Start of SUPPLIED DATA

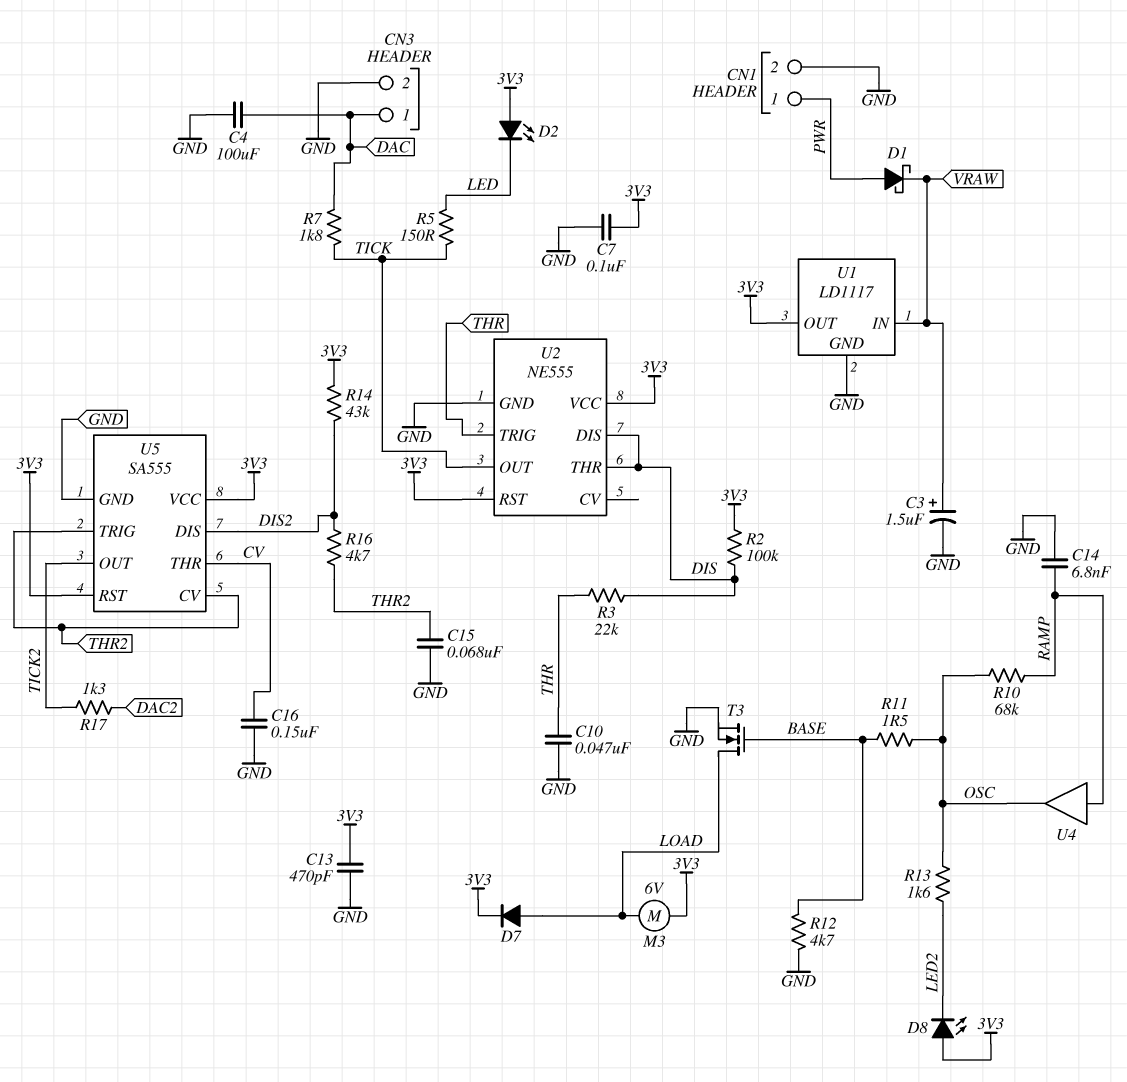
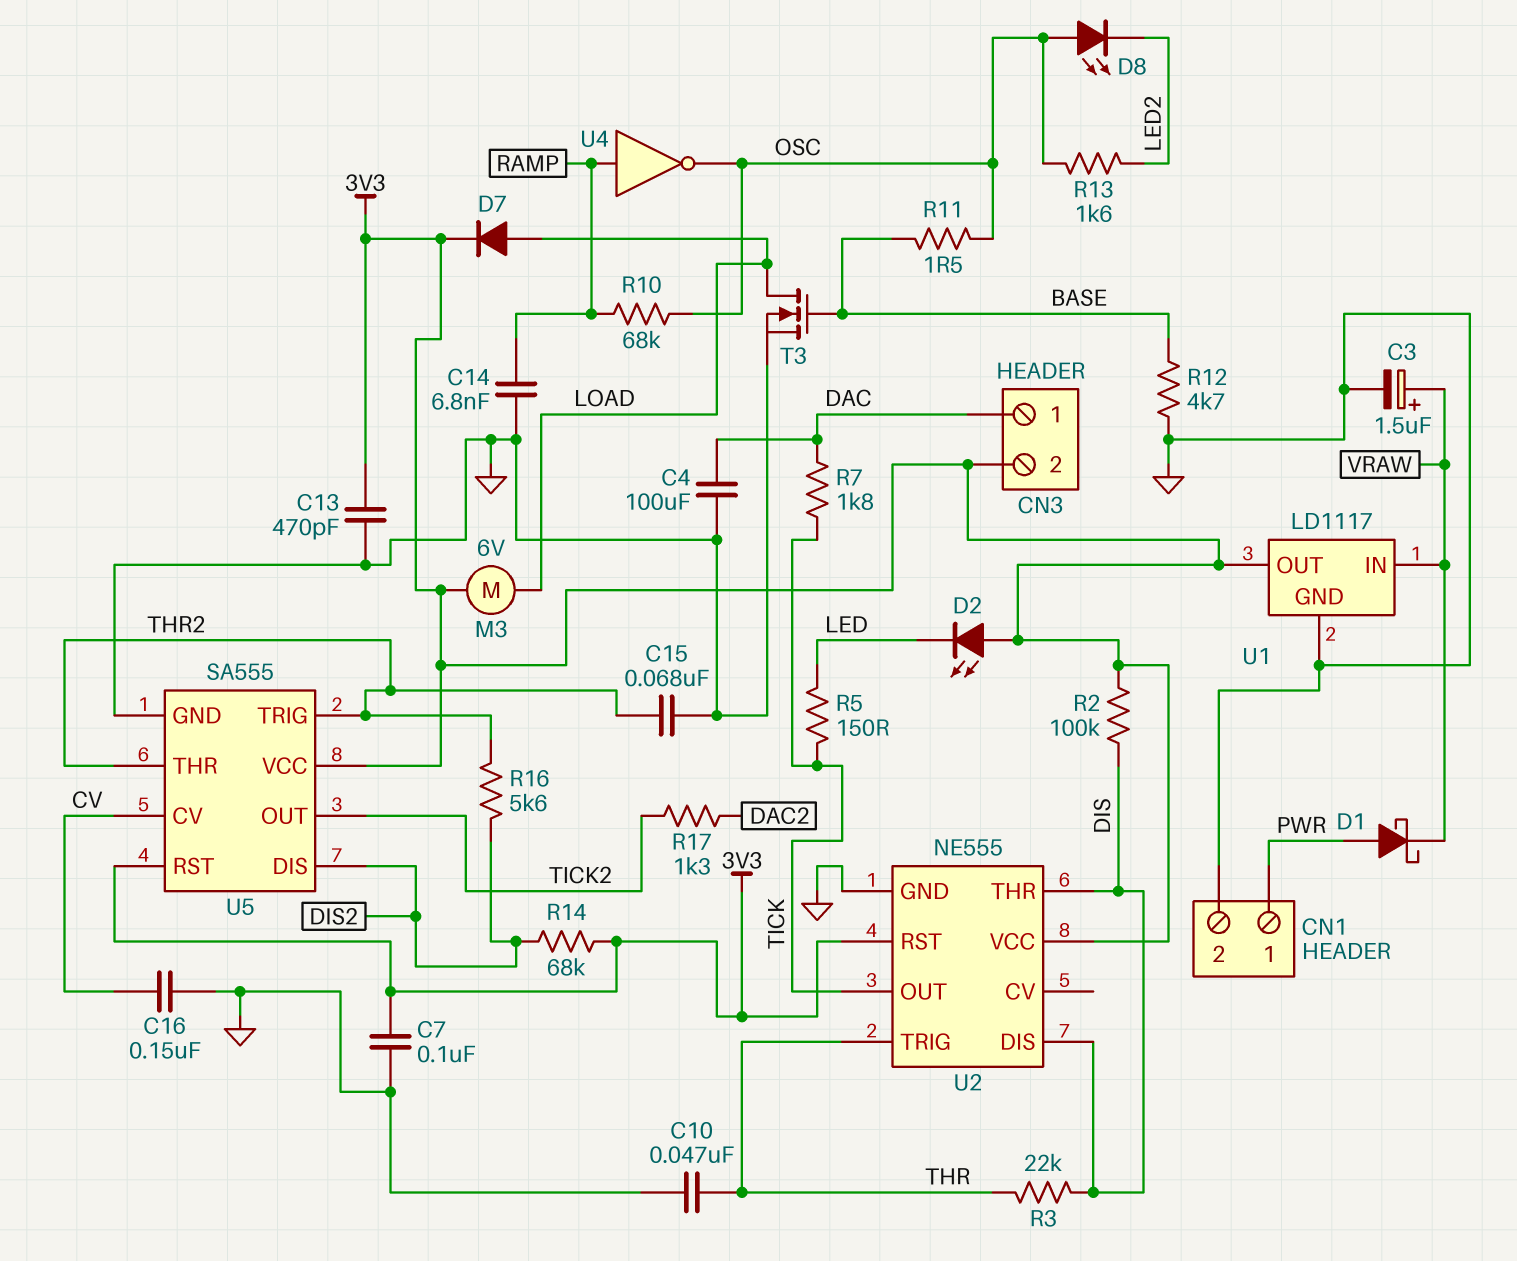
CN3 pin 2: GND -> 3V3
D8: LED (A 3V3, K LED2) -> LED (A OSC, K LED2)
R14: 43k (3V3, DIS2) -> 68k (3V3, DIS2)
R16: 4.7k (DIS2, THR2) -> 5.6k (DIS2, THR2)
U4: buffer (in RAMP, out OSC) -> NOT (in RAMP, out OSC)
U5 pin CV: THR2 -> CV
U5 pin THR: CV -> THR2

End of SUPPLIED DATA

Only these lines should appear in the reply: the one containing "R16: 4.7k (DIS2, THR2) -> 5.6k (DIS2, THR2)", the last line of the data, and all lines between them, each copied exactly.

R16: 4.7k (DIS2, THR2) -> 5.6k (DIS2, THR2)
U4: buffer (in RAMP, out OSC) -> NOT (in RAMP, out OSC)
U5 pin CV: THR2 -> CV
U5 pin THR: CV -> THR2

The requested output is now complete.